§ EXERCISE GOAL
Using the data below, print exactly the line with "white flower pot", the line with "orange watering can [253,91,333,158]", and every line between them, but none of the pictures.

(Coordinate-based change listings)
[Start of section]

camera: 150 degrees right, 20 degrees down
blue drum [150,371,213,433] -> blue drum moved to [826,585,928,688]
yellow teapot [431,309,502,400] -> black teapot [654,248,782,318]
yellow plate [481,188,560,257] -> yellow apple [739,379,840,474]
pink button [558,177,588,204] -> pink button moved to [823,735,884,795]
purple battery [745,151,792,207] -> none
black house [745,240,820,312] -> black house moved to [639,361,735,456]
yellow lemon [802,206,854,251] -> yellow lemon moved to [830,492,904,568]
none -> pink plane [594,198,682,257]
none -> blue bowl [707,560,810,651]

[End of section]
[Start of section]

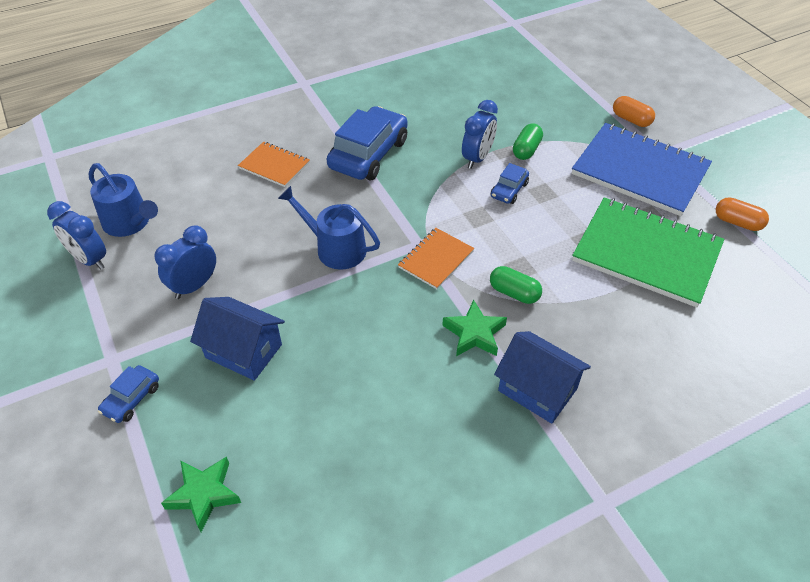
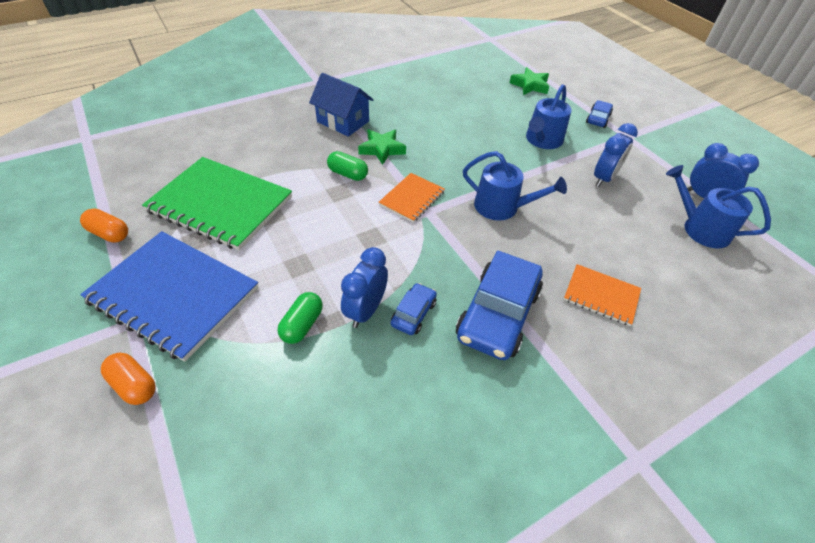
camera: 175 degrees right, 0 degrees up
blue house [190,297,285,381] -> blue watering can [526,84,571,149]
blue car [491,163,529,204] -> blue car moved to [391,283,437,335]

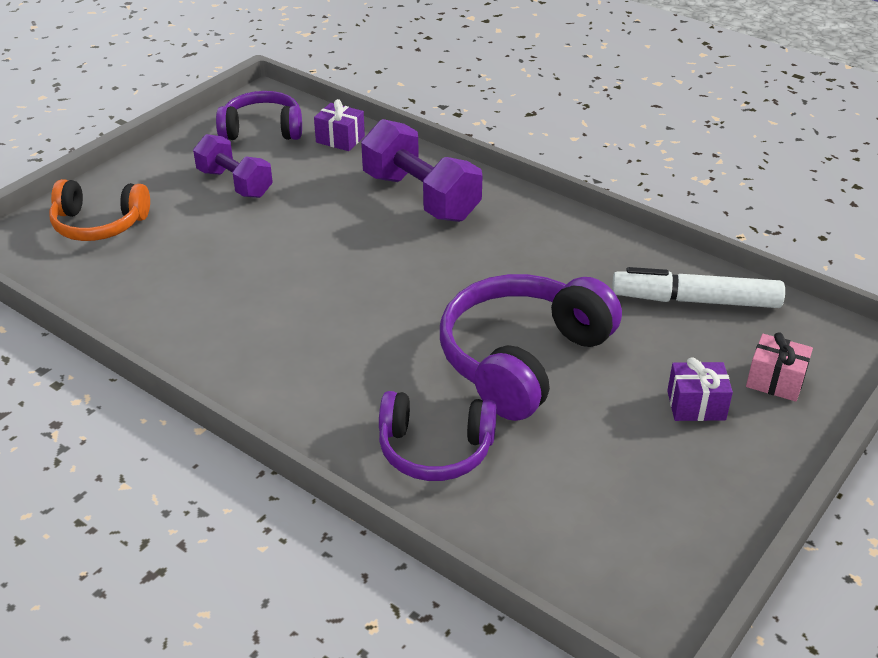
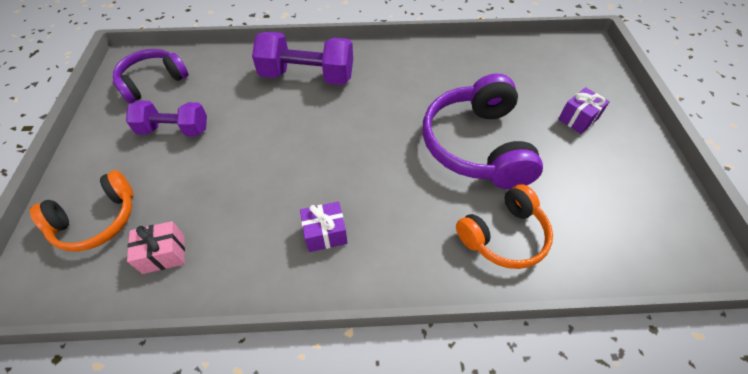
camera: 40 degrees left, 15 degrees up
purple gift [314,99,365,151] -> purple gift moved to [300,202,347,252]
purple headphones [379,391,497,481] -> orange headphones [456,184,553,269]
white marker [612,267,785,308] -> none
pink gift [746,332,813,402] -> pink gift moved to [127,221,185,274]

[End of section]
[Start of section]

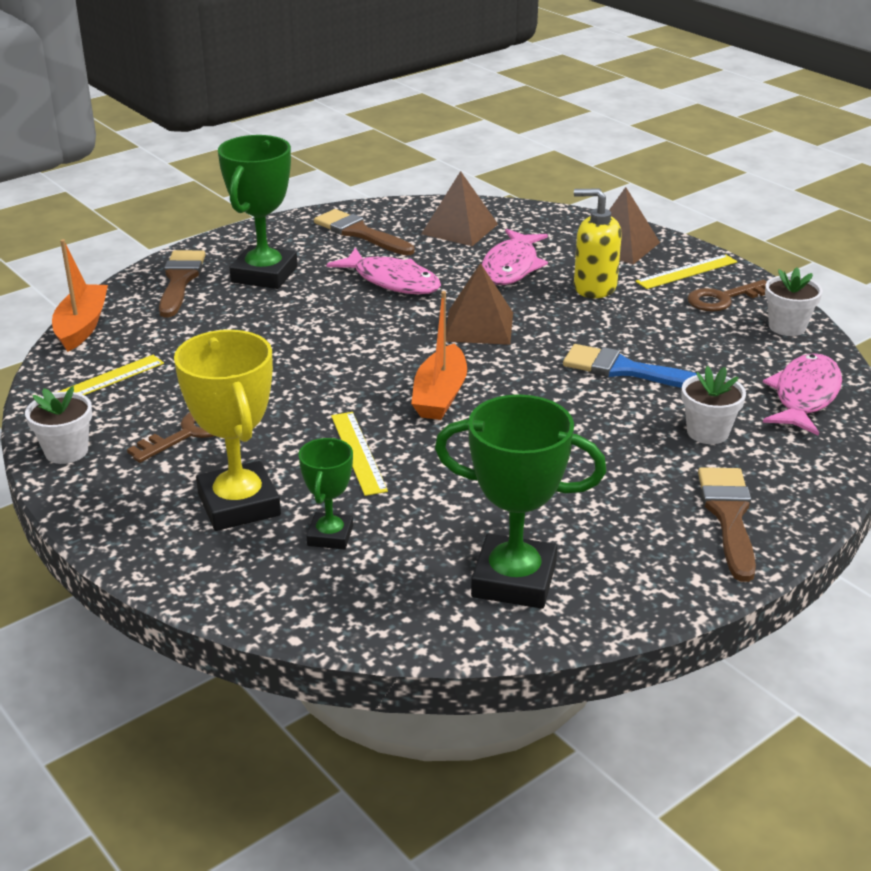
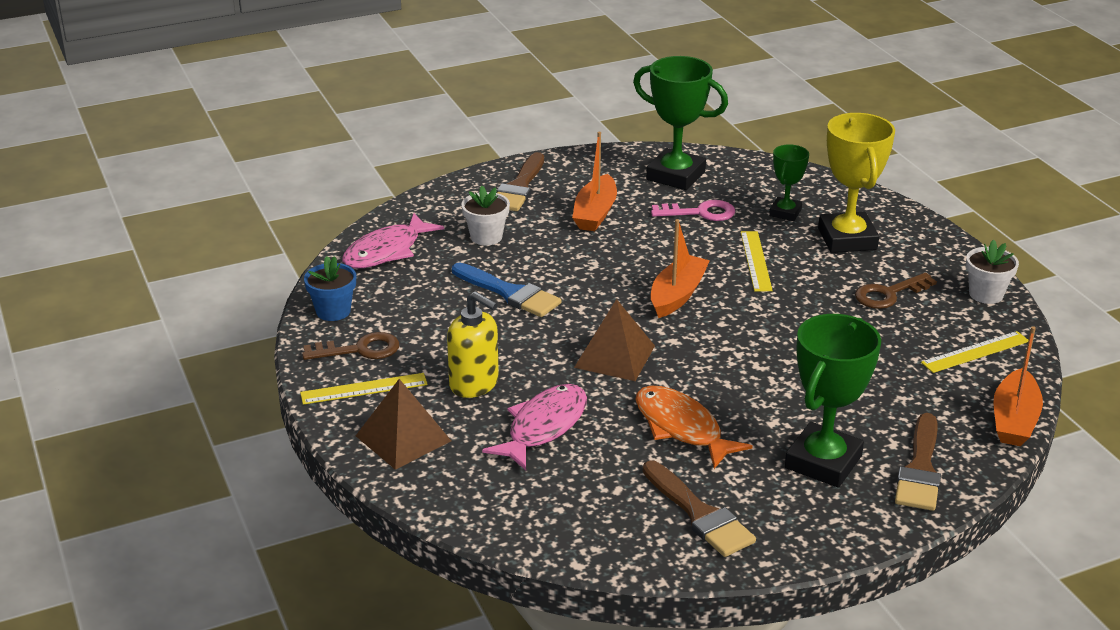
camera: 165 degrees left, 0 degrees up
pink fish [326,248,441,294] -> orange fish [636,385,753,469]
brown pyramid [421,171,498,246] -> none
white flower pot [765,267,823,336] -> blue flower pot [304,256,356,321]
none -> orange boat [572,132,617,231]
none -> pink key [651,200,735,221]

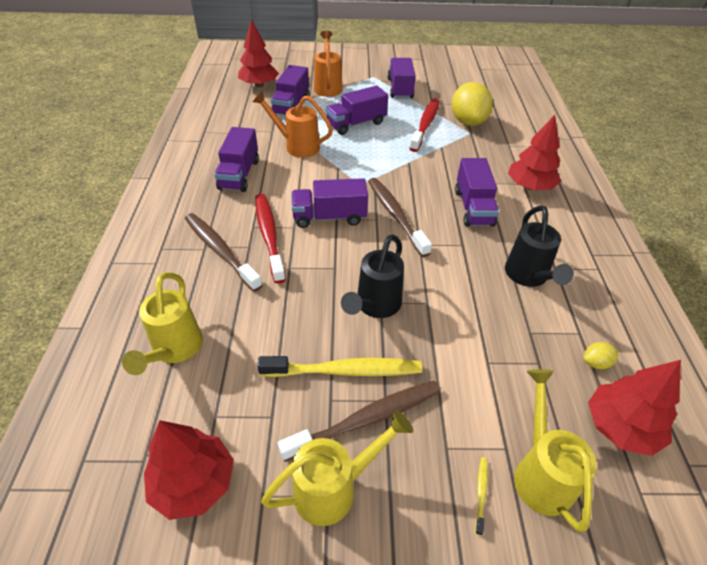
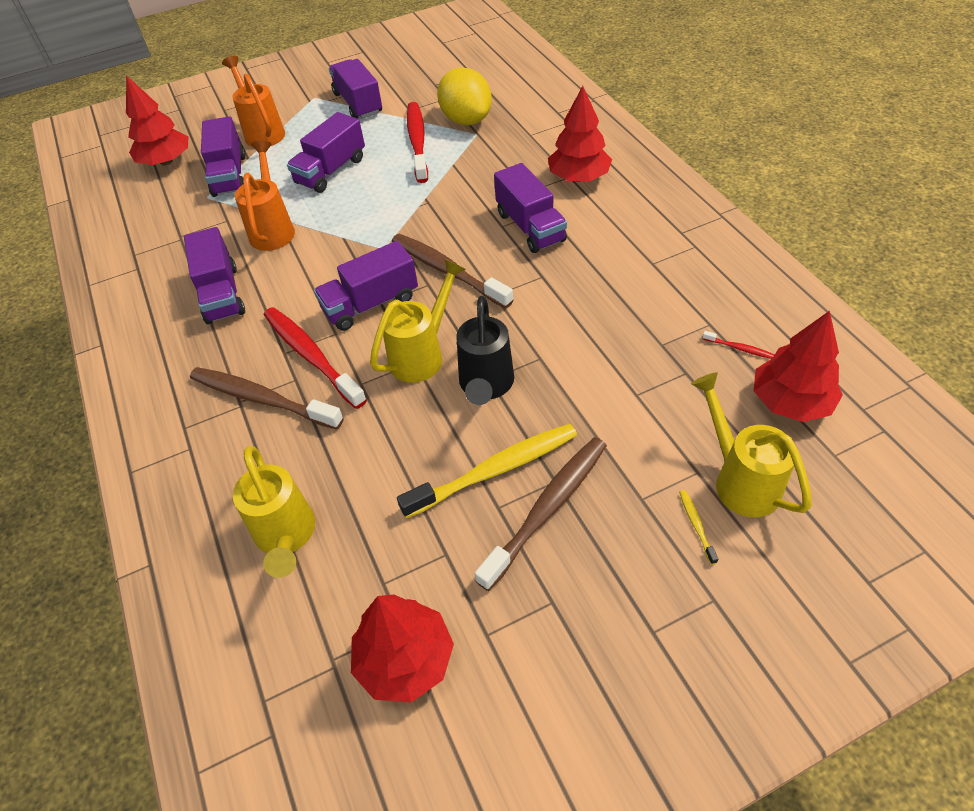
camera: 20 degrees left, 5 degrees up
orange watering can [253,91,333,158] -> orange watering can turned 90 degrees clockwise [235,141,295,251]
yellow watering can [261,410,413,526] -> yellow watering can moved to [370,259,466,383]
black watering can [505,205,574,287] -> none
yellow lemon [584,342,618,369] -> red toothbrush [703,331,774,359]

[End of section]

§ ANSWER BELOW
white flower pot [765,267,823,336] -> blue flower pot [304,256,356,321]
none -> orange boat [572,132,617,231]
none -> pink key [651,200,735,221]

camera: 20 degrees left, 5 degrees up
orange watering can [253,91,333,158] -> orange watering can turned 90 degrees clockwise [235,141,295,251]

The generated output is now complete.